**How to complete this task:**
The whole listing, except its pictures, is to be repeated exactly.

--- --- ---

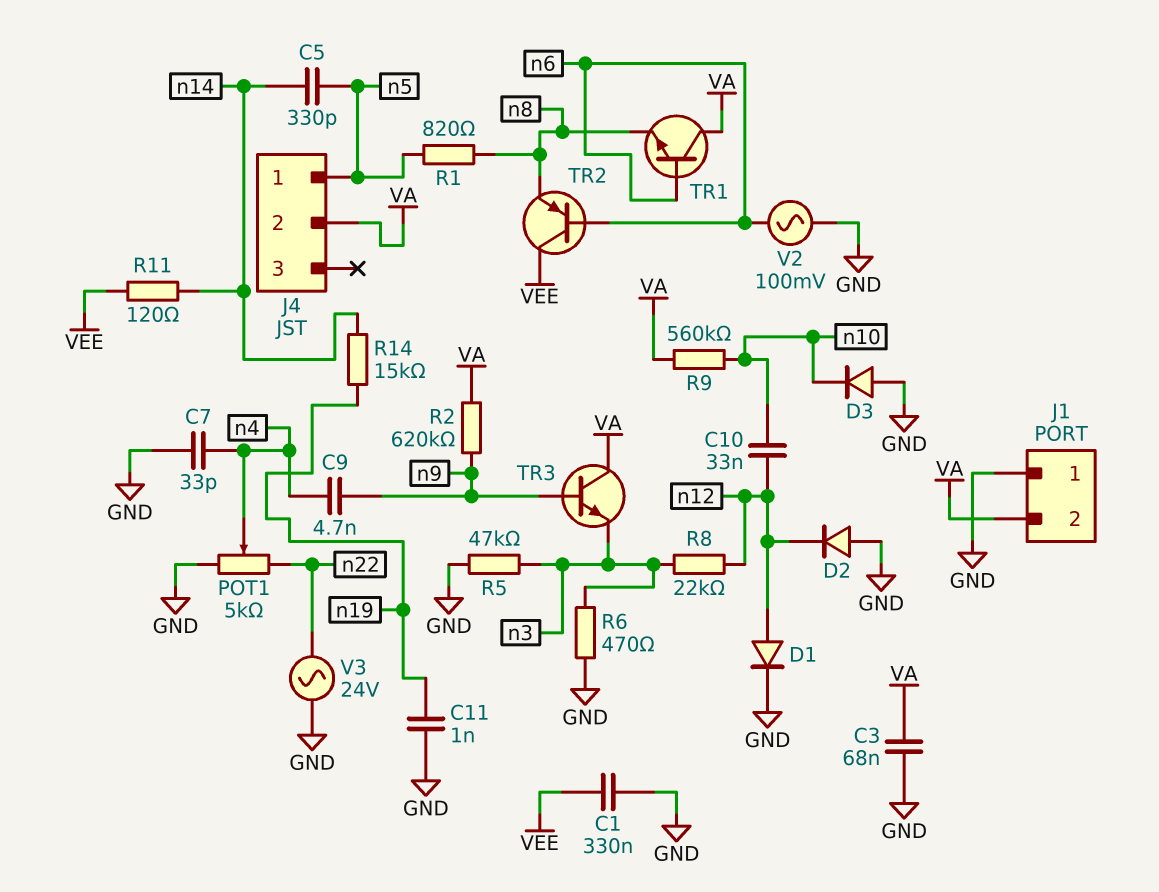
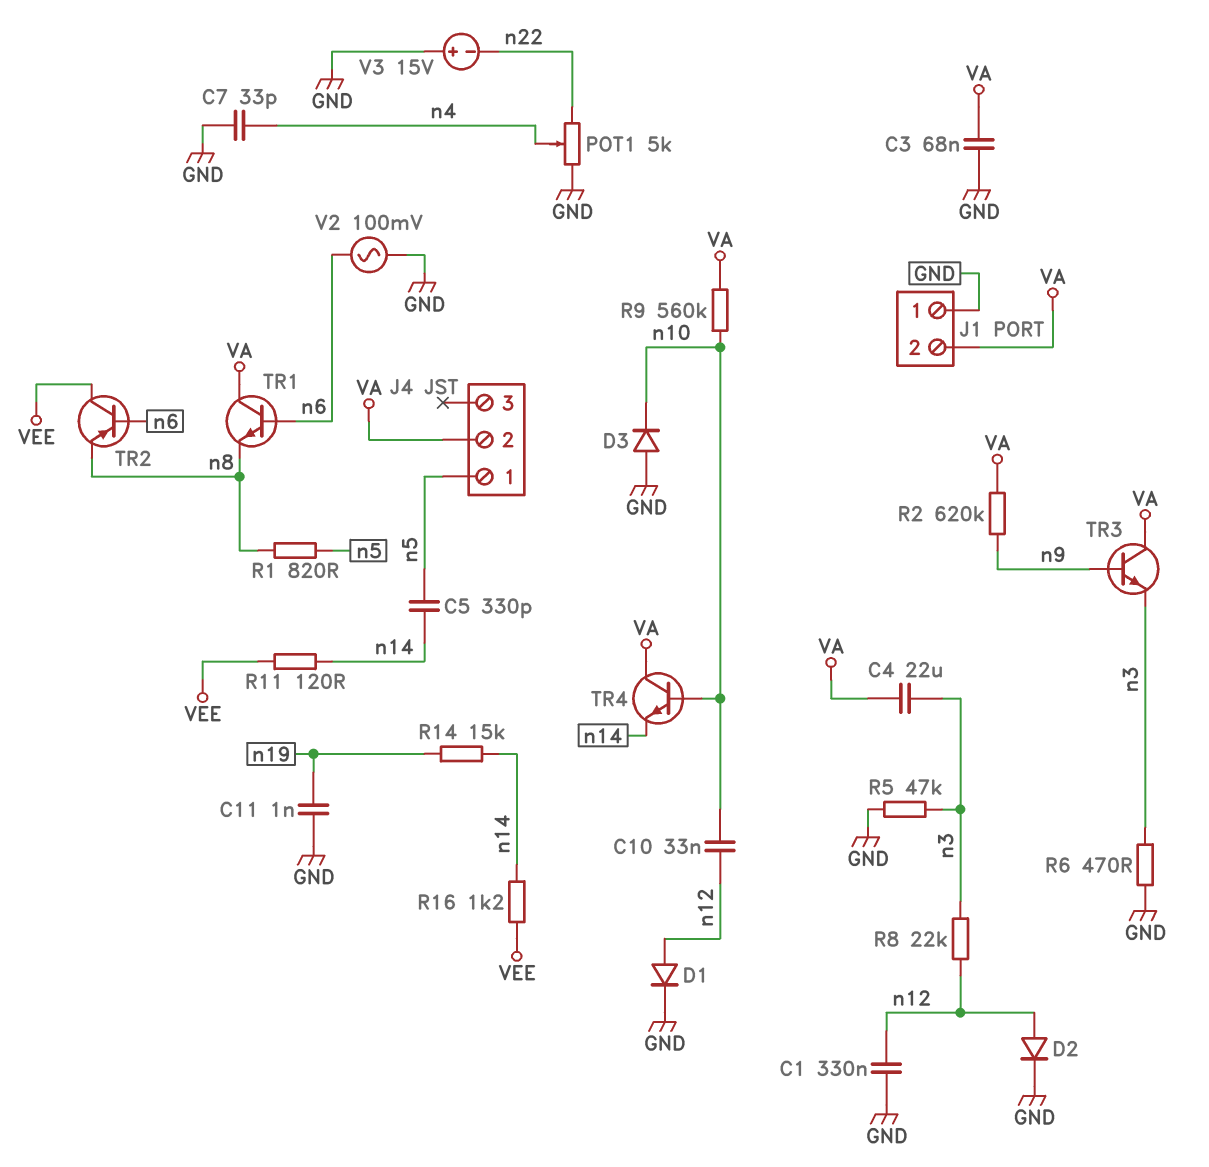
C1: 330nF (GND, VEE) -> 330nF (GND, n12)
C4: none -> 22uF (VA, n3)
C9: 4.7nF (n4, n9) -> none
D2: diode (A GND, K n12) -> diode (A n12, K GND)
R16: none -> 1.2k (VEE, n14)
TR4: none -> NPN (B n10, C VA, E n14)
V3: AC 24V (GND, n22) -> 15V (plus GND, minus n22)

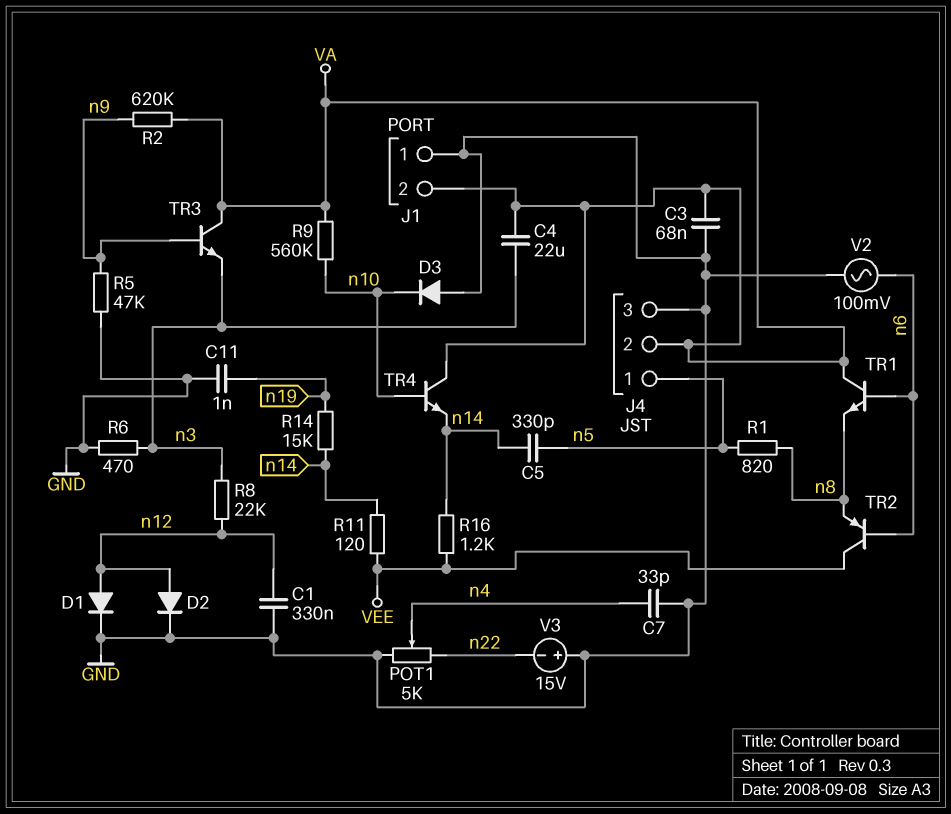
C10: 33nF (n10, n12) -> none
J4 pin 3: none -> GND
R5: 47k (GND, n3) -> 47k (GND, n9)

--- --- ---

**Solution for this task:**
C1: 330nF (GND, VEE) -> 330nF (GND, n12)
C4: none -> 22uF (VA, n3)
C9: 4.7nF (n4, n9) -> none
D2: diode (A GND, K n12) -> diode (A n12, K GND)
R16: none -> 1.2k (VEE, n14)
TR4: none -> NPN (B n10, C VA, E n14)
V3: AC 24V (GND, n22) -> 15V (plus GND, minus n22)

C10: 33nF (n10, n12) -> none
J4 pin 3: none -> GND
R5: 47k (GND, n3) -> 47k (GND, n9)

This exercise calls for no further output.